[Opening Exercise materials section]

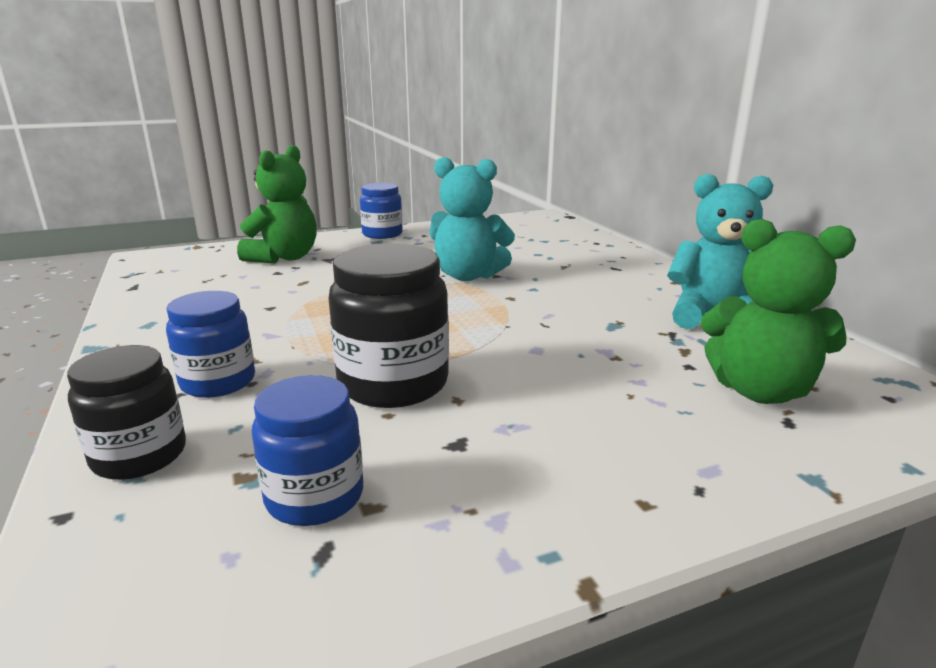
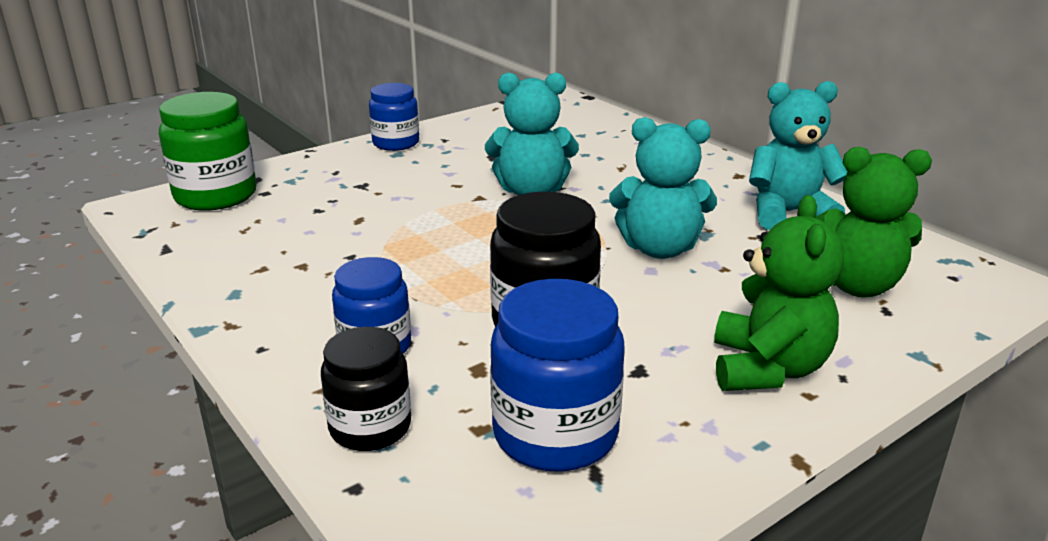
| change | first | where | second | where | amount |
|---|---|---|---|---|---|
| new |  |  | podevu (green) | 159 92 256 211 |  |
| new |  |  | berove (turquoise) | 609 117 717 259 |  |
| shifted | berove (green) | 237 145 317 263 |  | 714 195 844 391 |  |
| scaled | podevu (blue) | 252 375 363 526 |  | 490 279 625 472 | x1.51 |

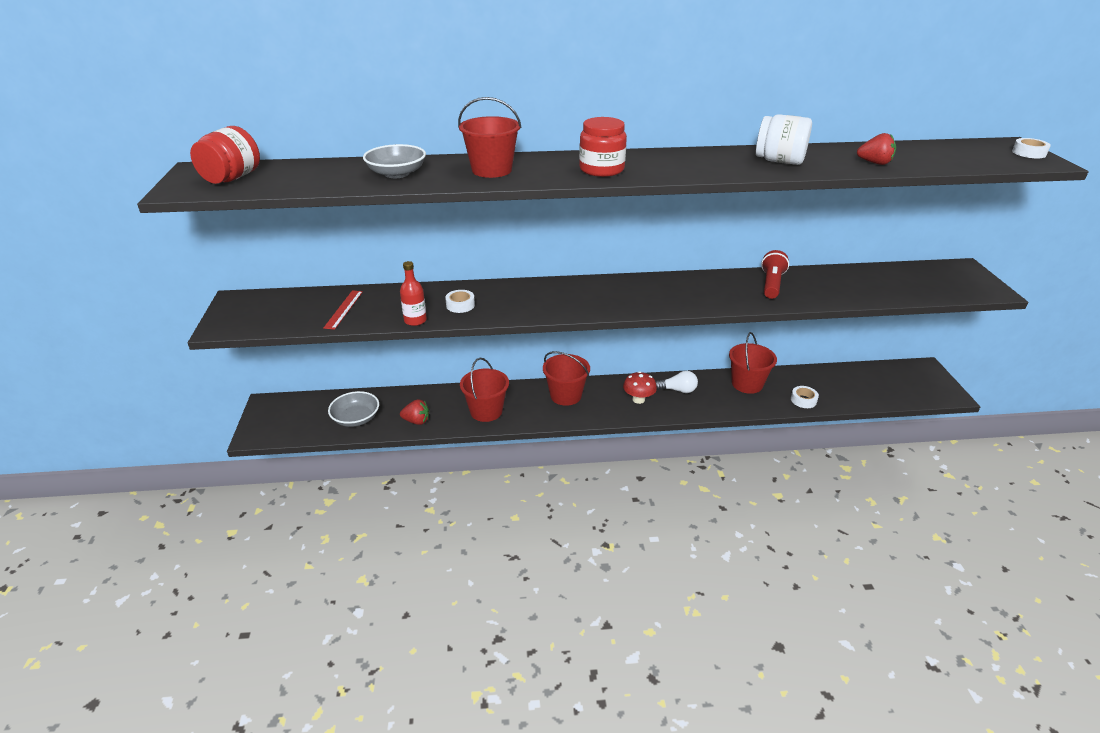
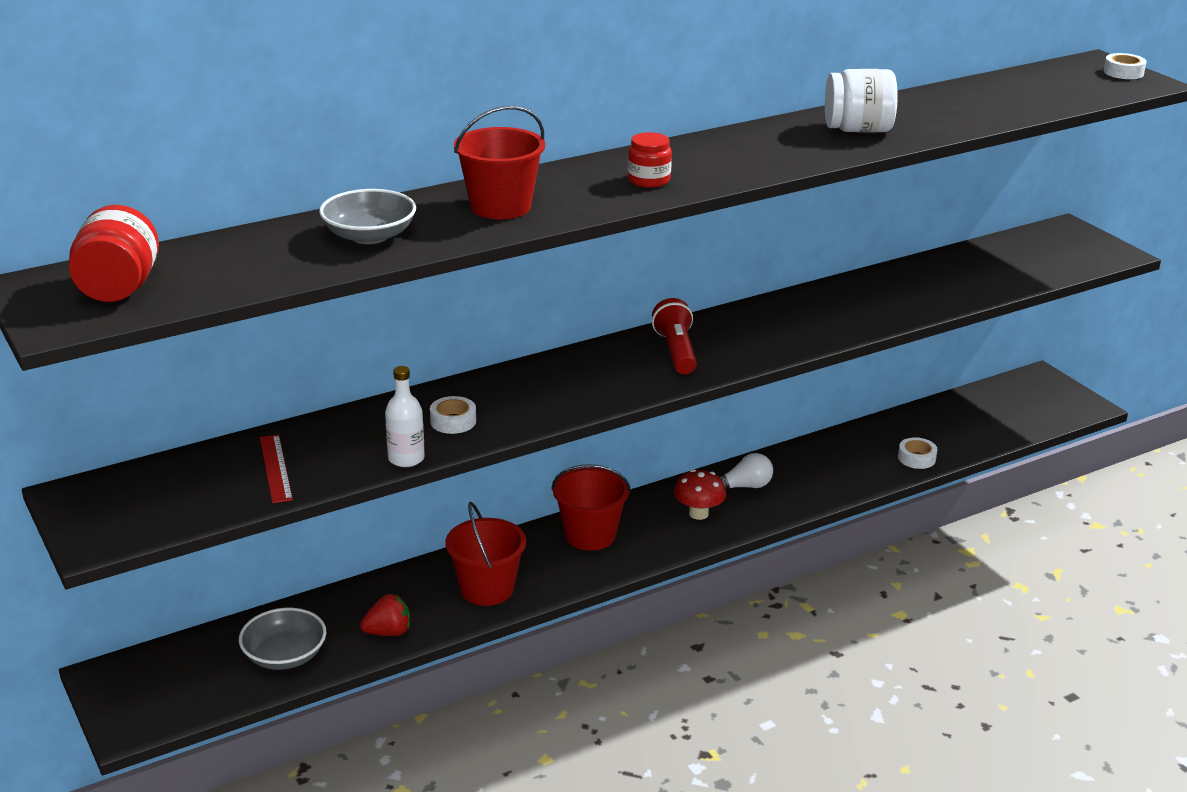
| change | first | where | second | where | amount |
|---|---|---|---|---|---|
| gone | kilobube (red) | 729 332 777 394 |  |  |  |
| gone | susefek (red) | 857 133 896 165 |  |  |  |
| shifted | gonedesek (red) | 761 250 789 299 |  | 652 298 697 374 |  |
| repainted | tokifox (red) | 400 261 427 326 | tokifox (white) | 385 366 425 467 |  |
| scaled | podevu (red) | 579 117 627 177 |  | 628 132 672 188 | x0.65 |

[Closing Exercise materials section]

Exercise aim
If an entry contains an image, print the rest of that entry exactly and leave the image out.

Task answer
| change | first | where | second | where | amount |
|---|---|---|---|---|---|
| new |  |  | podevu (green) | 159 92 256 211 |  |
| new |  |  | berove (turquoise) | 609 117 717 259 |  |
| shifted | berove (green) | 237 145 317 263 |  | 714 195 844 391 |  |
| scaled | podevu (blue) | 252 375 363 526 |  | 490 279 625 472 | x1.51 |

| change | first | where | second | where | amount |
|---|---|---|---|---|---|
| gone | kilobube (red) | 729 332 777 394 |  |  |  |
| gone | susefek (red) | 857 133 896 165 |  |  |  |
| shifted | gonedesek (red) | 761 250 789 299 |  | 652 298 697 374 |  |
| repainted | tokifox (red) | 400 261 427 326 | tokifox (white) | 385 366 425 467 |  |
| scaled | podevu (red) | 579 117 627 177 |  | 628 132 672 188 | x0.65 |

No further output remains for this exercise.